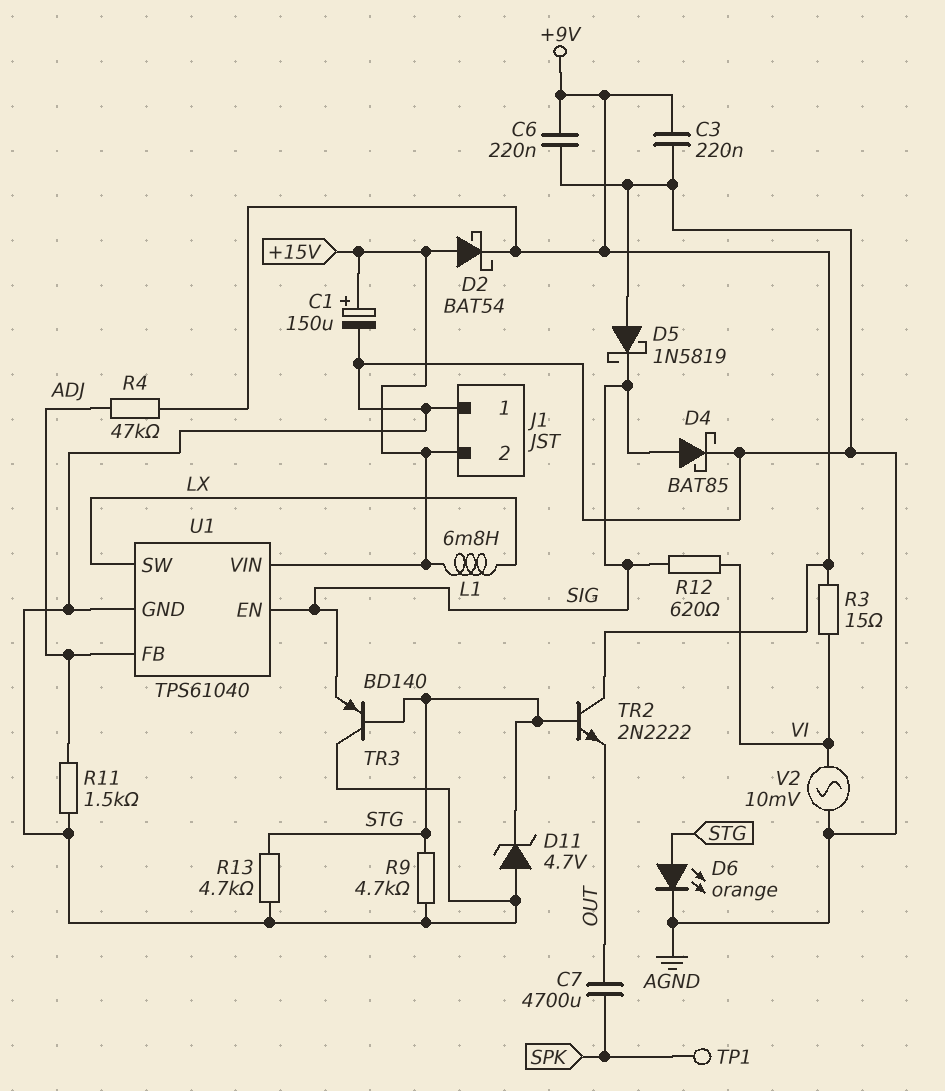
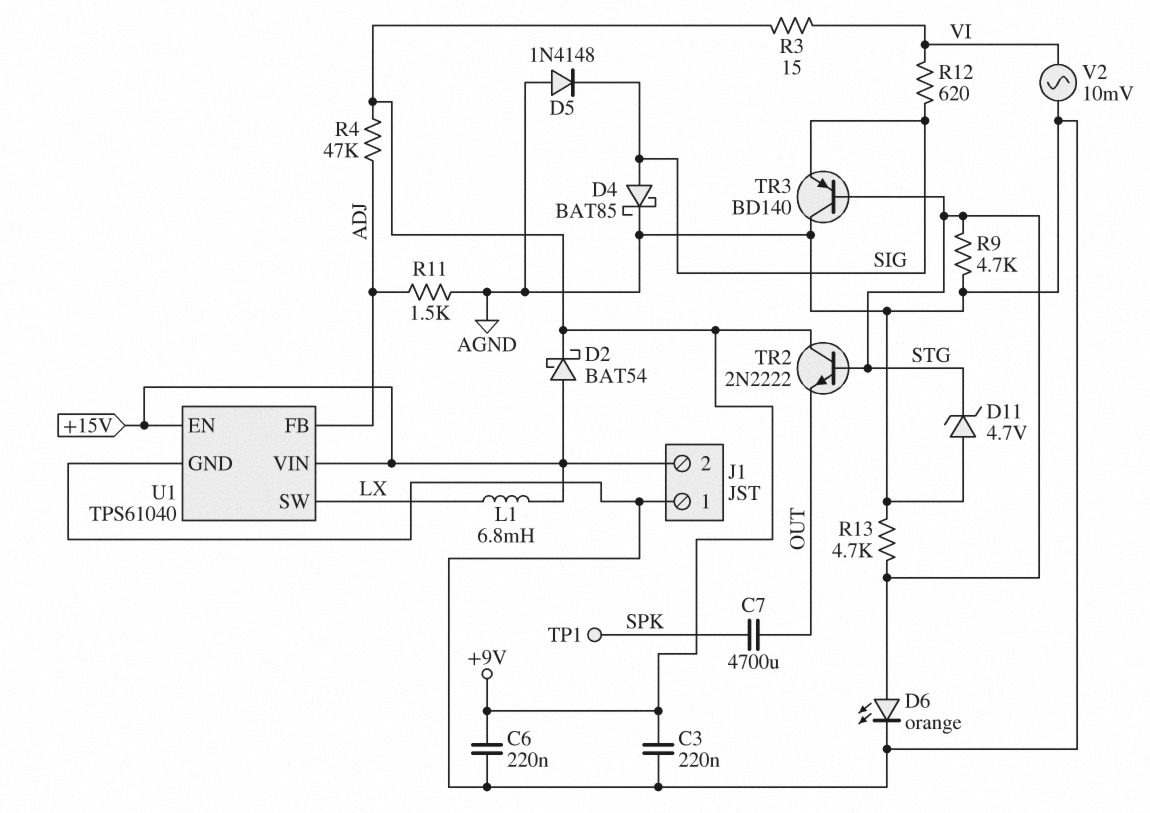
C1: 150uF (plus +15V, minus AGND) -> none
D5: schottky 1N5819 (A AGND, K SIG) -> diode 1N4148 (A AGND, K SIG)
U1 pin EN: SIG -> +15V

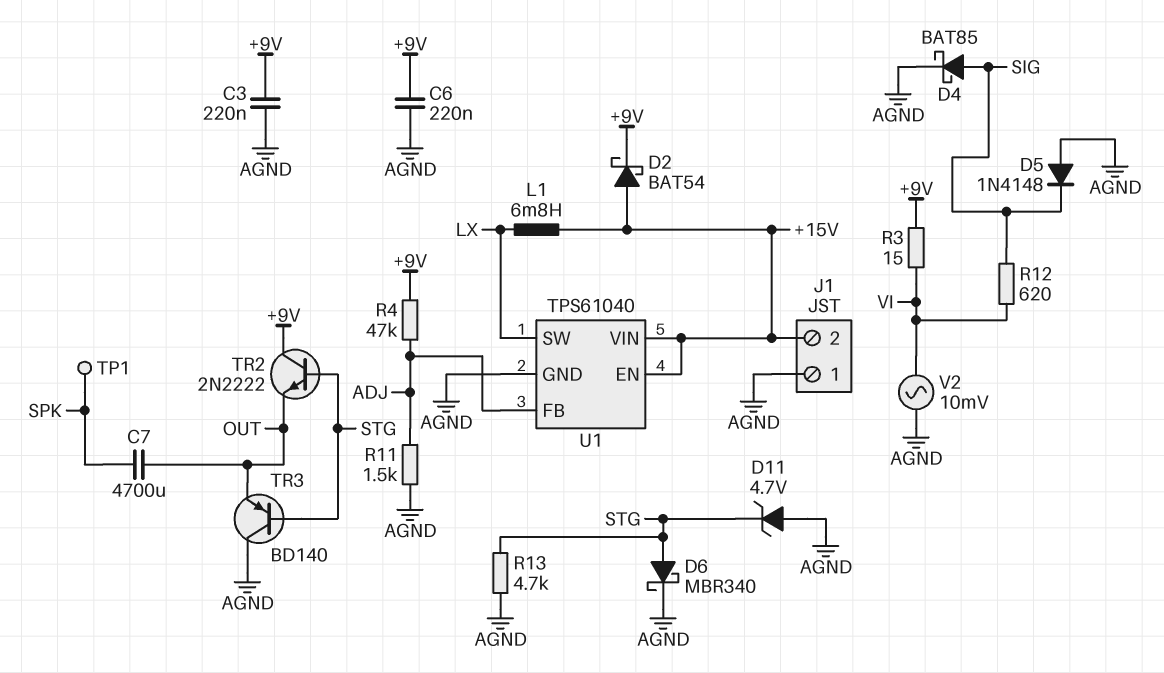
D6: LED orange (A STG, K AGND) -> schottky MBR340 (A STG, K AGND)
R9: 4.7k (AGND, STG) -> none
TR3: PNP BD140 (B STG, C AGND, E SIG) -> PNP BD140 (B STG, C AGND, E OUT)

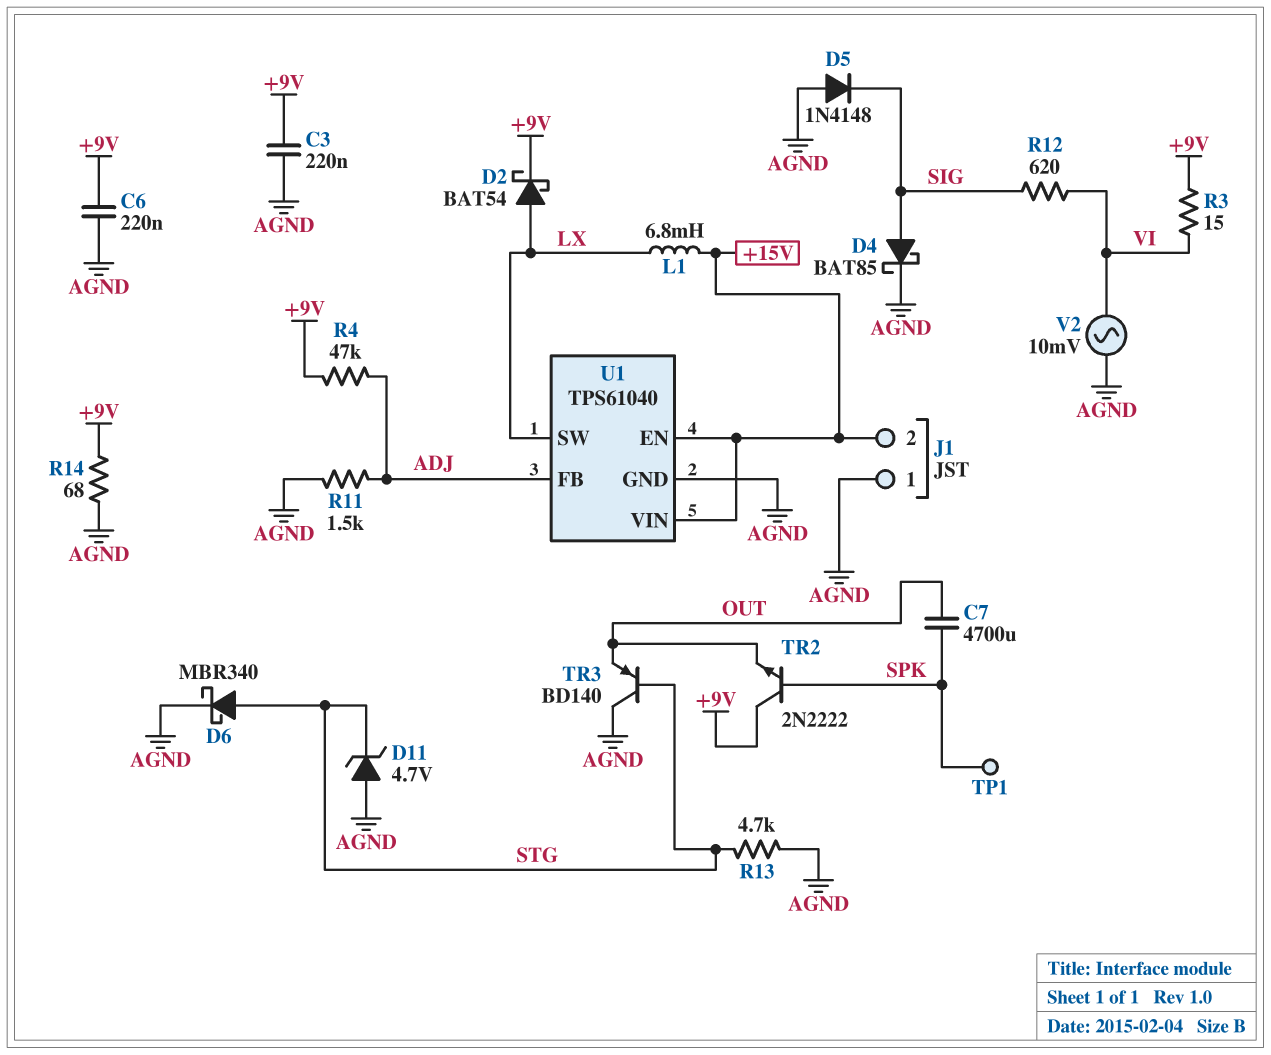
D2: schottky BAT54 (A +15V, K +9V) -> schottky BAT54 (A LX, K +9V)
R14: none -> 68 (+9V, AGND)
TR2: NPN 2N2222 (B STG, C +9V, E OUT) -> NPN 2N2222 (B SPK, C +9V, E OUT)

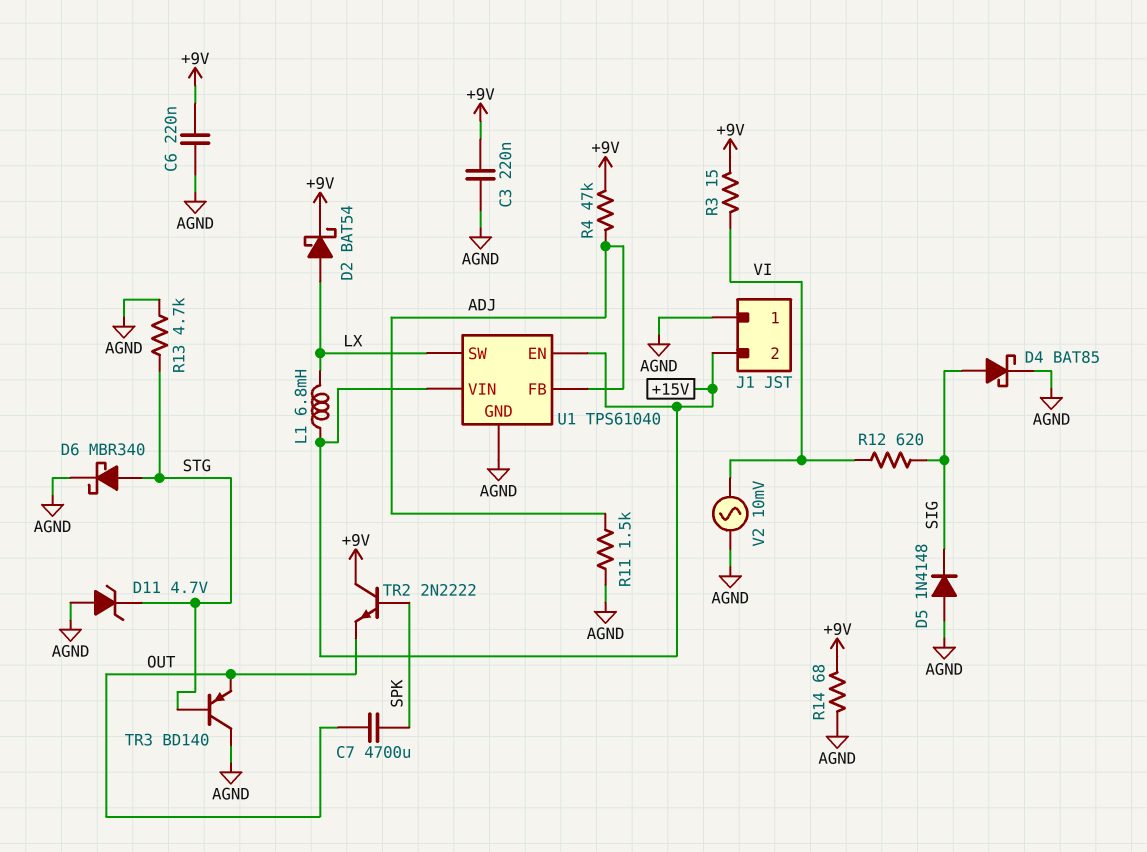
TP1: test point (SPK) -> none

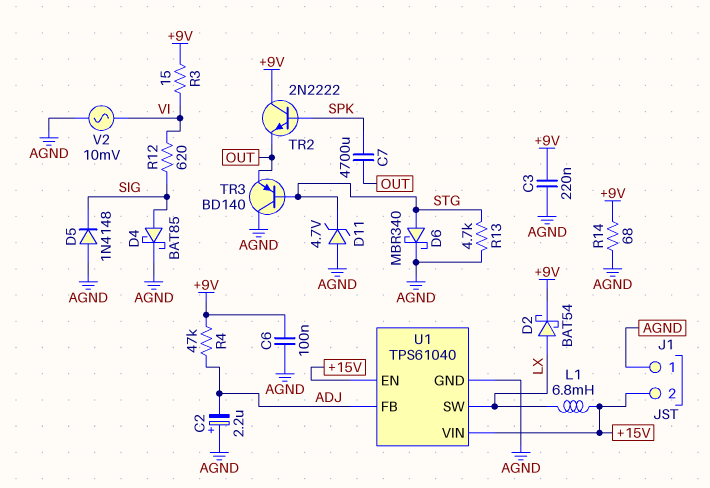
C2: none -> 2.2uF (plus AGND, minus ADJ)
C6: 220nF (+9V, AGND) -> 100nF (+9V, AGND)
R11: 1.5k (ADJ, AGND) -> none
============
Assigned task – Retype all entries exactly as they appear, dropping the images.

Answer to the problem –
C1: 150uF (plus +15V, minus AGND) -> none
D5: schottky 1N5819 (A AGND, K SIG) -> diode 1N4148 (A AGND, K SIG)
U1 pin EN: SIG -> +15V

D6: LED orange (A STG, K AGND) -> schottky MBR340 (A STG, K AGND)
R9: 4.7k (AGND, STG) -> none
TR3: PNP BD140 (B STG, C AGND, E SIG) -> PNP BD140 (B STG, C AGND, E OUT)

D2: schottky BAT54 (A +15V, K +9V) -> schottky BAT54 (A LX, K +9V)
R14: none -> 68 (+9V, AGND)
TR2: NPN 2N2222 (B STG, C +9V, E OUT) -> NPN 2N2222 (B SPK, C +9V, E OUT)

TP1: test point (SPK) -> none

C2: none -> 2.2uF (plus AGND, minus ADJ)
C6: 220nF (+9V, AGND) -> 100nF (+9V, AGND)
R11: 1.5k (ADJ, AGND) -> none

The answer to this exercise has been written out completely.